↓

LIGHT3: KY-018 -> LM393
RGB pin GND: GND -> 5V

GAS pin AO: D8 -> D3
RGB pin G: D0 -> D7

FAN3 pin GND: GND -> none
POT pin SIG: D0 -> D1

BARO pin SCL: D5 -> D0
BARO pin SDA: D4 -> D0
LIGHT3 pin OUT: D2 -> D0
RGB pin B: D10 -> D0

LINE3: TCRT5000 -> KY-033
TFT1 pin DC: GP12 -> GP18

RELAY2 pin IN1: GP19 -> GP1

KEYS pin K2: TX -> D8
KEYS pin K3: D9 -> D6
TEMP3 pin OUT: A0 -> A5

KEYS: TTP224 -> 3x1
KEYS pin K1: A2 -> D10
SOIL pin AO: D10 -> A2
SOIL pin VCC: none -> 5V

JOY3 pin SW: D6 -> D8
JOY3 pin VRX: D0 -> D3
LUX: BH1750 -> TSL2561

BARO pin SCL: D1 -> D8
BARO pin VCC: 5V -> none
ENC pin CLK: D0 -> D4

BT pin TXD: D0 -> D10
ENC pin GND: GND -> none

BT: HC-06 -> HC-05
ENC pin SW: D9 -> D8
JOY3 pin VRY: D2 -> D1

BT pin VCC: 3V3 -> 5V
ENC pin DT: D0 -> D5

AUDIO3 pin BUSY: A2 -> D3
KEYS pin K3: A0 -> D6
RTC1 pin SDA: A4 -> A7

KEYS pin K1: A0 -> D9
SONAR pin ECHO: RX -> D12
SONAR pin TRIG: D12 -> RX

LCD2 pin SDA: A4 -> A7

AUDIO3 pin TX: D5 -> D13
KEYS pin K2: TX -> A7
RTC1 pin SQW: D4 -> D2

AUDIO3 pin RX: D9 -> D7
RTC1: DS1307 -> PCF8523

↑

(ACTION ITEM) Write out the lines above exactly, but only from the one containing "SONAR pin ECHO: RX -> D12" through the last one.

(YOUR RESPONSE)
SONAR pin ECHO: RX -> D12
SONAR pin TRIG: D12 -> RX

LCD2 pin SDA: A4 -> A7

AUDIO3 pin TX: D5 -> D13
KEYS pin K2: TX -> A7
RTC1 pin SQW: D4 -> D2

AUDIO3 pin RX: D9 -> D7
RTC1: DS1307 -> PCF8523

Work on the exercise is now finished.